EXERCISE DETAILS
When you copy the material below, keep every line exact and leave each picture out.

▶

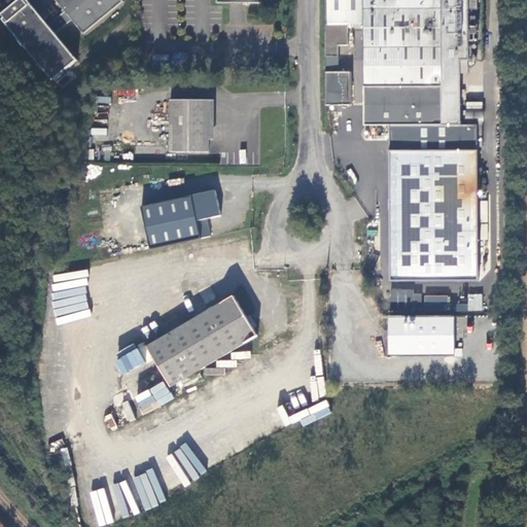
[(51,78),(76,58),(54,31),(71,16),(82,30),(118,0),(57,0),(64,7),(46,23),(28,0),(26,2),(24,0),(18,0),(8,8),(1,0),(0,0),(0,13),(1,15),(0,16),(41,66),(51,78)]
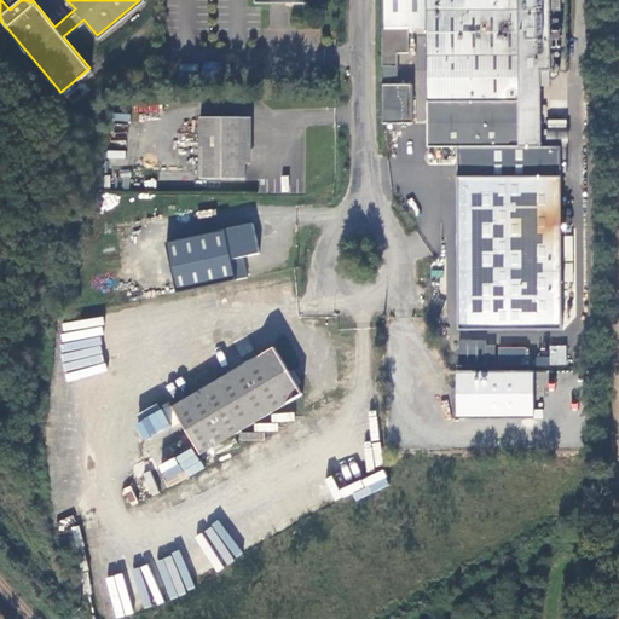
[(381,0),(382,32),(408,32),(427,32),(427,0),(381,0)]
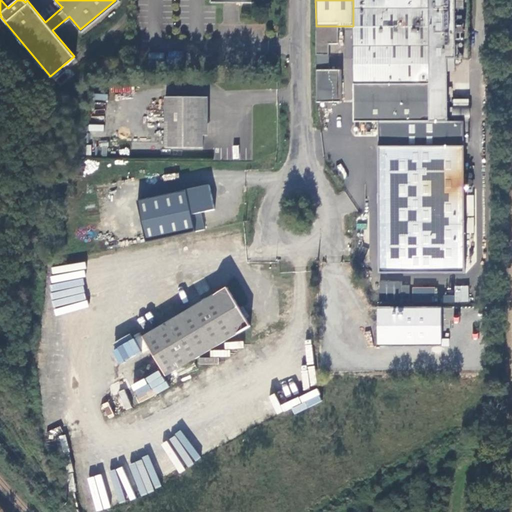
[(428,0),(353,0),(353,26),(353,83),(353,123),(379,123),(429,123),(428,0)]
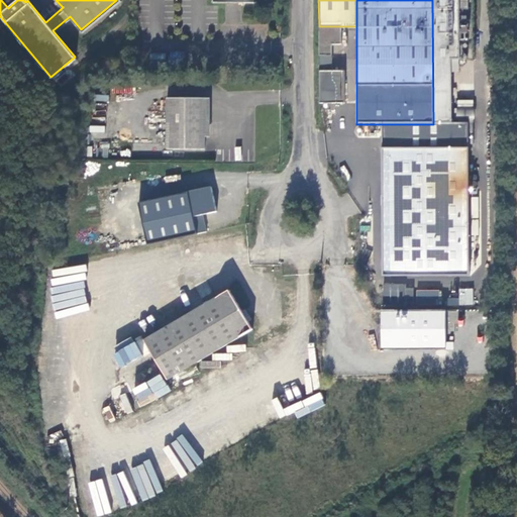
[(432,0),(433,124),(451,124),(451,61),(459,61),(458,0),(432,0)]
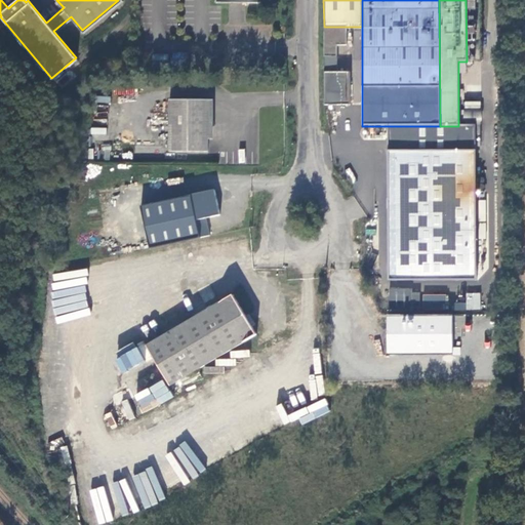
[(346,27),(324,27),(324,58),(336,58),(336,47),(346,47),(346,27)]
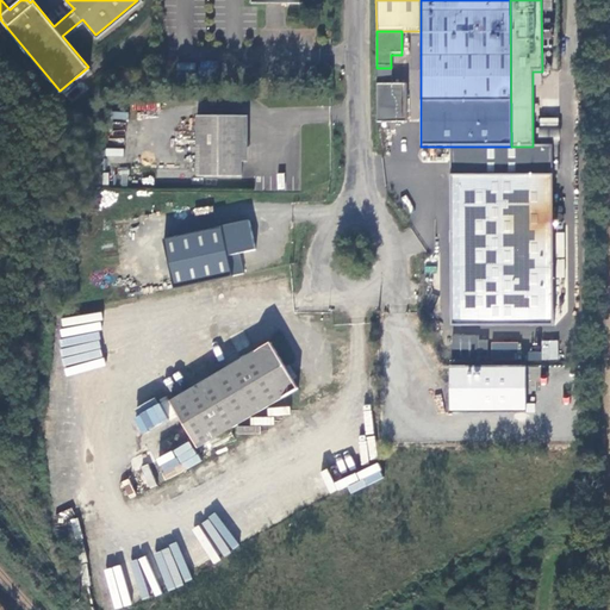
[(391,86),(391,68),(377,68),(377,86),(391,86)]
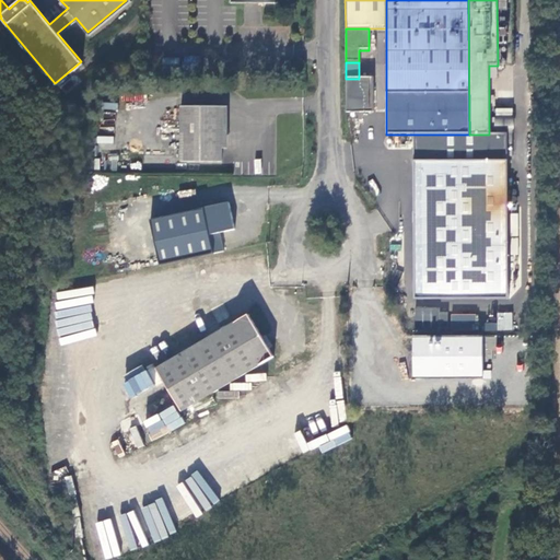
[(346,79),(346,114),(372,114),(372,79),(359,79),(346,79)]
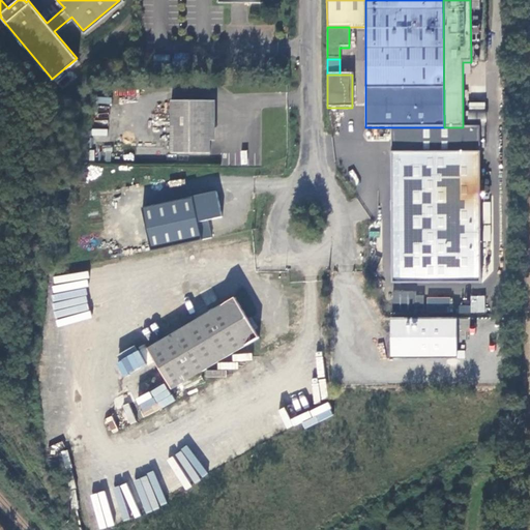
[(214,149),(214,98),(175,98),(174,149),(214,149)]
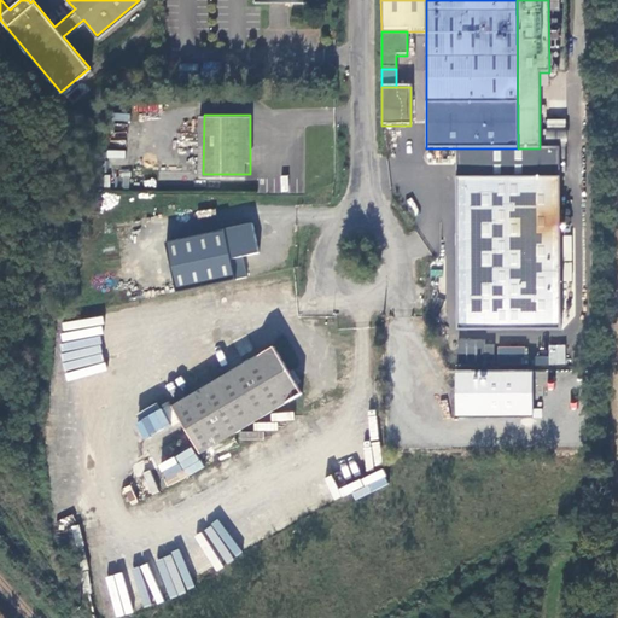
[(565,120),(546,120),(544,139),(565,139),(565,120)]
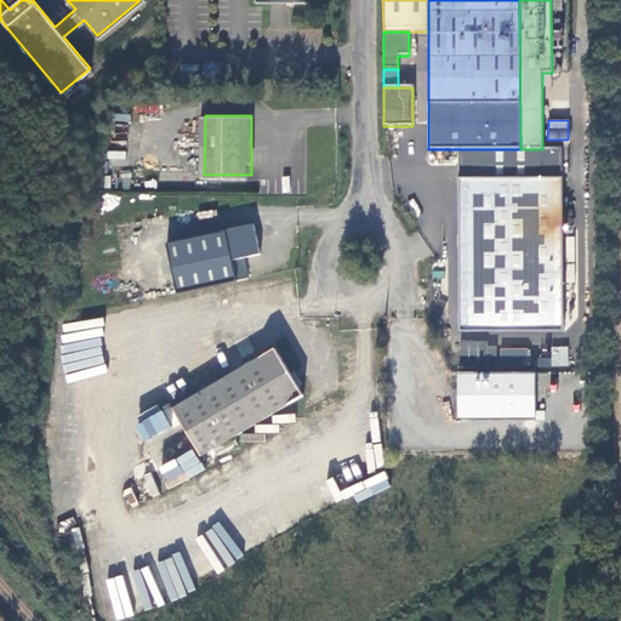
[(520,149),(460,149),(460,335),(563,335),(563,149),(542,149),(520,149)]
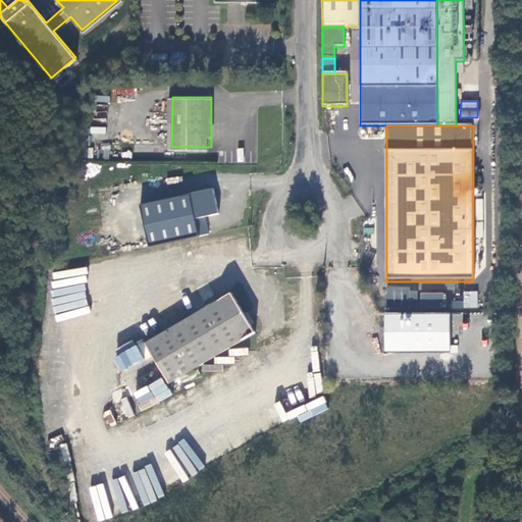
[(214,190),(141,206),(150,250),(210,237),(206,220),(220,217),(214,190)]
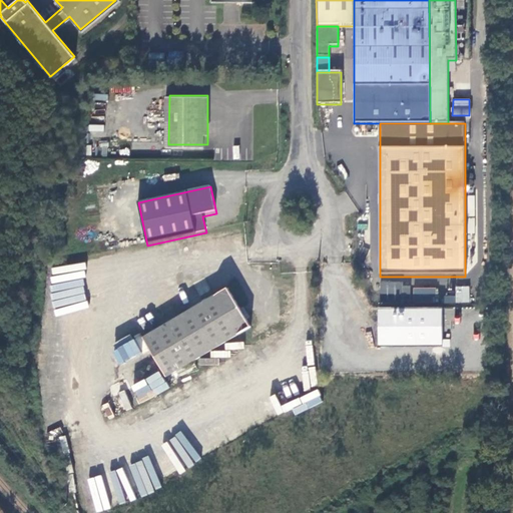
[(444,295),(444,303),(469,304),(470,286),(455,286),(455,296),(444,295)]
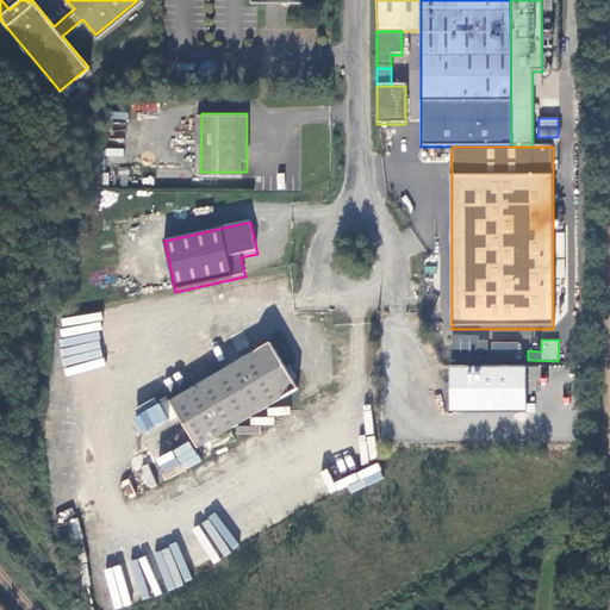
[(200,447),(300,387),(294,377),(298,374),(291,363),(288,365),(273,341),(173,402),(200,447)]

◀

RESPONSE
[(51,78),(76,58),(54,31),(71,16),(82,30),(118,0),(57,0),(64,7),(46,23),(28,0),(26,2),(24,0),(18,0),(8,8),(1,0),(0,0),(0,13),(1,15),(0,16),(41,66),(51,78)]
[(381,0),(382,32),(408,32),(427,32),(427,0),(381,0)]
[(428,0),(353,0),(353,26),(353,83),(353,123),(379,123),(429,123),(428,0)]
[(432,0),(433,124),(451,124),(451,61),(459,61),(458,0),(432,0)]
[(346,27),(324,27),(324,58),(336,58),(336,47),(346,47),(346,27)]
[(391,86),(391,68),(377,68),(377,86),(391,86)]
[(346,79),(346,114),(372,114),(372,79),(359,79),(346,79)]
[(214,149),(214,98),(175,98),(174,149),(214,149)]
[(565,120),(546,120),(544,139),(565,139),(565,120)]
[(520,149),(460,149),(460,335),(563,335),(563,149),(542,149),(520,149)]
[(214,190),(141,206),(150,250),(210,237),(206,220),(220,217),(214,190)]
[(444,295),(444,303),(469,304),(470,286),(455,286),(455,296),(444,295)]
[(200,447),(300,387),(294,377),(298,374),(291,363),(288,365),(273,341),(173,402),(200,447)]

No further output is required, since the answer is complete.